Recorded data:
▶
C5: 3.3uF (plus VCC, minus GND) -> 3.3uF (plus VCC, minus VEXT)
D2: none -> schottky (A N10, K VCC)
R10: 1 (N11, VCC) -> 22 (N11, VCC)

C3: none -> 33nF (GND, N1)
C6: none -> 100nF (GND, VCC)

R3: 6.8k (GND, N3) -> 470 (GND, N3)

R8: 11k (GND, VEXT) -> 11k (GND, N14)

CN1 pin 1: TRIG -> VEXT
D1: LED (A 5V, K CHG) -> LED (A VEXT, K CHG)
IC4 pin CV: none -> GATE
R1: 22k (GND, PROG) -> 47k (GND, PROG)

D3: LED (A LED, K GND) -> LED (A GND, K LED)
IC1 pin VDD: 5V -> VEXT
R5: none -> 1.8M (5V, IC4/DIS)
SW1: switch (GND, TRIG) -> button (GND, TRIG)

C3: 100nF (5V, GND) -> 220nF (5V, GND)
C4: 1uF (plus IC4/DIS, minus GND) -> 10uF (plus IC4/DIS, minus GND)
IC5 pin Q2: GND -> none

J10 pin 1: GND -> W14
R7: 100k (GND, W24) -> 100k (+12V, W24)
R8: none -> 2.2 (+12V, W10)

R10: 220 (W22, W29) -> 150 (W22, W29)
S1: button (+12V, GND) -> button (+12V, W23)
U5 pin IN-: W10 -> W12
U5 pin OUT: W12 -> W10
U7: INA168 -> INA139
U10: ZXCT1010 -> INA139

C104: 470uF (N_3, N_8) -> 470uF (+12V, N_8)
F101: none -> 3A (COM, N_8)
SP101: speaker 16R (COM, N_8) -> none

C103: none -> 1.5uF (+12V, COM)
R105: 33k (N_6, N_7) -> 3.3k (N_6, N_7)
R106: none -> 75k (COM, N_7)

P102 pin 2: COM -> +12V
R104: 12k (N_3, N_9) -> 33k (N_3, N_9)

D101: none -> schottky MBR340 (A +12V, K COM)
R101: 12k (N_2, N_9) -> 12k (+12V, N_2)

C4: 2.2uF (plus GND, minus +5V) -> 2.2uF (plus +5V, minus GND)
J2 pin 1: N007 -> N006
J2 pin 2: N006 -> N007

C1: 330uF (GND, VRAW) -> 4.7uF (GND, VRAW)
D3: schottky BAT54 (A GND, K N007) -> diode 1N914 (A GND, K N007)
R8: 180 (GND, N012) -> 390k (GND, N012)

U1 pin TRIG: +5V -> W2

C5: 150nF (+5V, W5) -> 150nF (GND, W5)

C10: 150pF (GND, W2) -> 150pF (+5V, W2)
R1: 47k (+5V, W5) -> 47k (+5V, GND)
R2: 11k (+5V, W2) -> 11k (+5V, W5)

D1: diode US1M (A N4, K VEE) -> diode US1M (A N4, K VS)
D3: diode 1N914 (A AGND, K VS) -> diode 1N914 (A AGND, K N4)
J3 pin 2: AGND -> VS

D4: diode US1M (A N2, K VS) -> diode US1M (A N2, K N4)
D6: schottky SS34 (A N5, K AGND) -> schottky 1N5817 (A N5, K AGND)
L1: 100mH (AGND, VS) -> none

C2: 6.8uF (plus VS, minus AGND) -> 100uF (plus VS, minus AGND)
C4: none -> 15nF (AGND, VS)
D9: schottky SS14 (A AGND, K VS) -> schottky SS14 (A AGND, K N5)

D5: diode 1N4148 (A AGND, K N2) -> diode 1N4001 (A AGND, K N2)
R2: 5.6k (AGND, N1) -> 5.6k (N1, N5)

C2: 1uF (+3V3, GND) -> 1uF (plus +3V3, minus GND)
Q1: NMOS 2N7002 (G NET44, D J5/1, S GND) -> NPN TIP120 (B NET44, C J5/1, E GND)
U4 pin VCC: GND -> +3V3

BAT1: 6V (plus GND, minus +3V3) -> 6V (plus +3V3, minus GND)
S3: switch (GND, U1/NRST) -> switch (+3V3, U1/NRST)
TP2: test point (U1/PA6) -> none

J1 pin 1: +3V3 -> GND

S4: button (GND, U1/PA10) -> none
◀
▶ [Task directions]: In the data above, find each line where the string "AGND" appears, then copy it.

▶ [Answer to this task]:
D3: diode 1N914 (A AGND, K VS) -> diode 1N914 (A AGND, K N4)
J3 pin 2: AGND -> VS
D6: schottky SS34 (A N5, K AGND) -> schottky 1N5817 (A N5, K AGND)
L1: 100mH (AGND, VS) -> none
C2: 6.8uF (plus VS, minus AGND) -> 100uF (plus VS, minus AGND)
C4: none -> 15nF (AGND, VS)
D9: schottky SS14 (A AGND, K VS) -> schottky SS14 (A AGND, K N5)
D5: diode 1N4148 (A AGND, K N2) -> diode 1N4001 (A AGND, K N2)
R2: 5.6k (AGND, N1) -> 5.6k (N1, N5)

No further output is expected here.